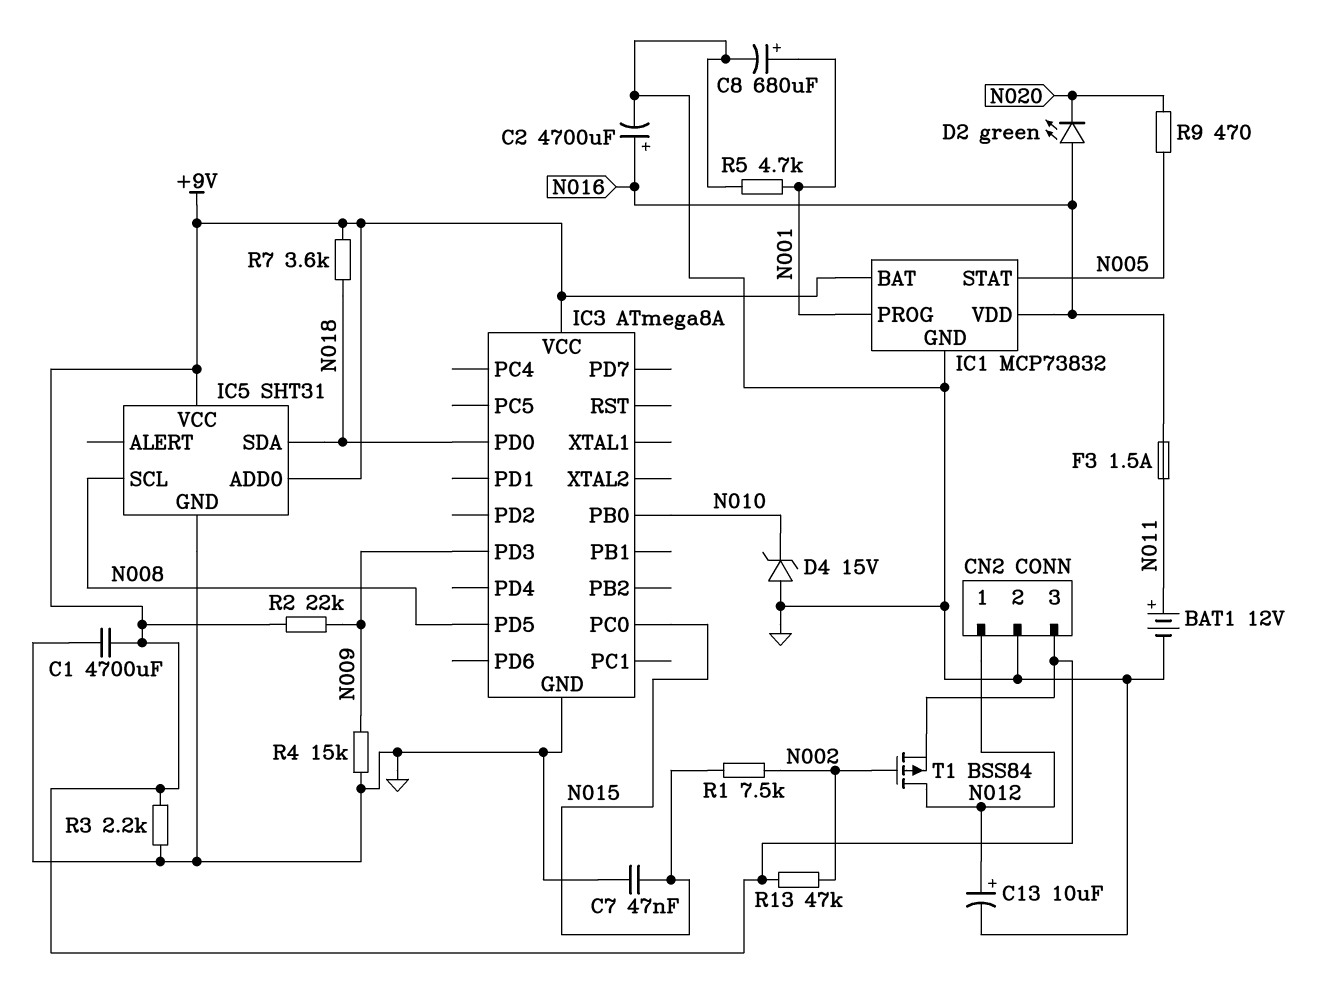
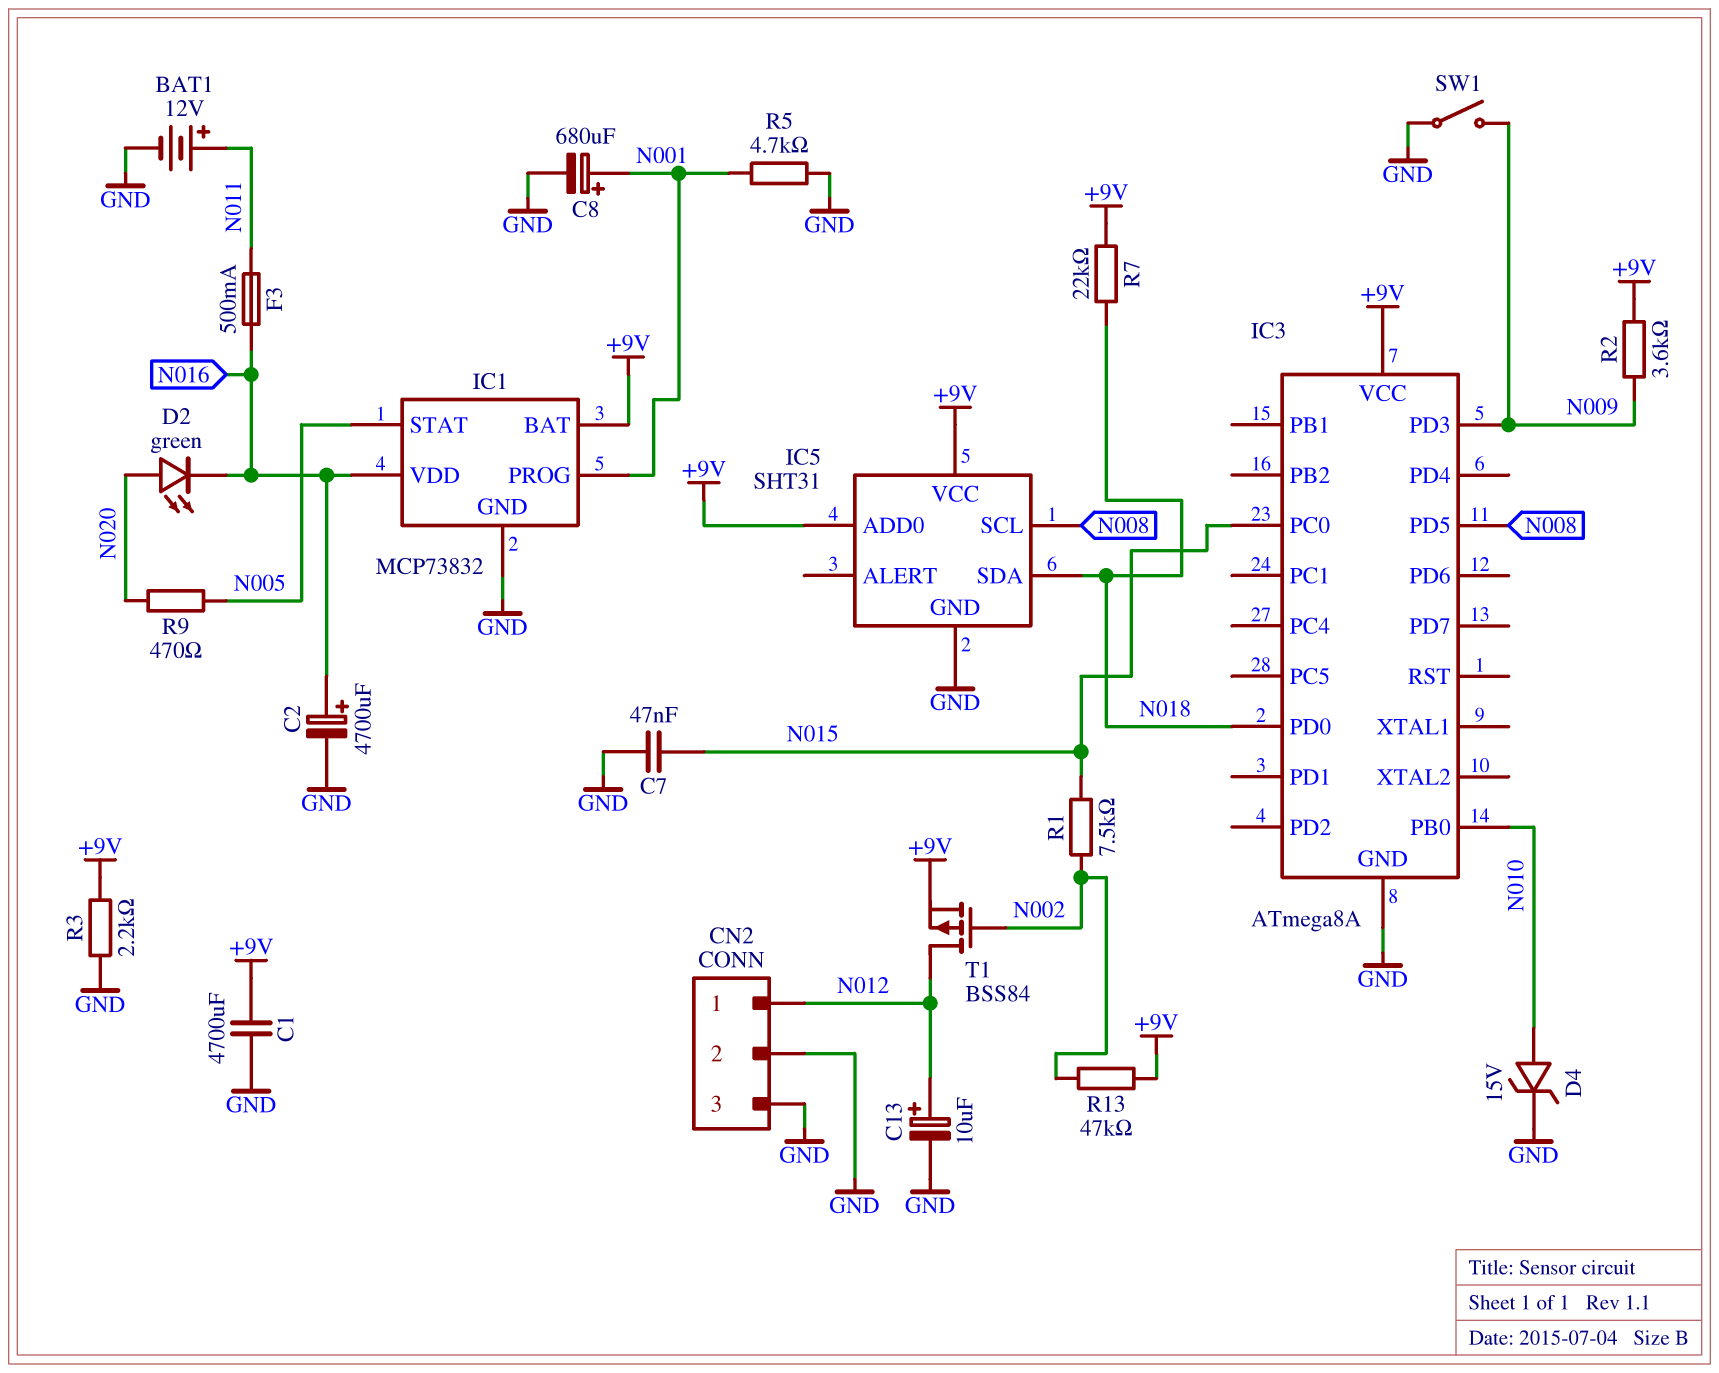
CN2 pin 3: +9V -> GND
D2: LED green (A N016, K N020) -> LED green (A N020, K N016)
D4: zener 15V (A GND, K N010) -> zener 15V (A N010, K GND)
F3: 1.5A (N011, N016) -> 500mA (N011, N016)
R2: 22k (+9V, N009) -> 3.6k (+9V, N009)
R4: 15k (GND, N009) -> none
R7: 3.6k (+9V, N018) -> 22k (+9V, N018)
SW1: none -> switch (GND, N009)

+ + + +

WHAT TO DO =
When you reach the line that contains "R7: 3.6k (+9V, N018) -> 22k (+9V, N018)" in the material above, please copy it and every line after it exactly, stopping only at the last line.

COMPLETED TASK =
R7: 3.6k (+9V, N018) -> 22k (+9V, N018)
SW1: none -> switch (GND, N009)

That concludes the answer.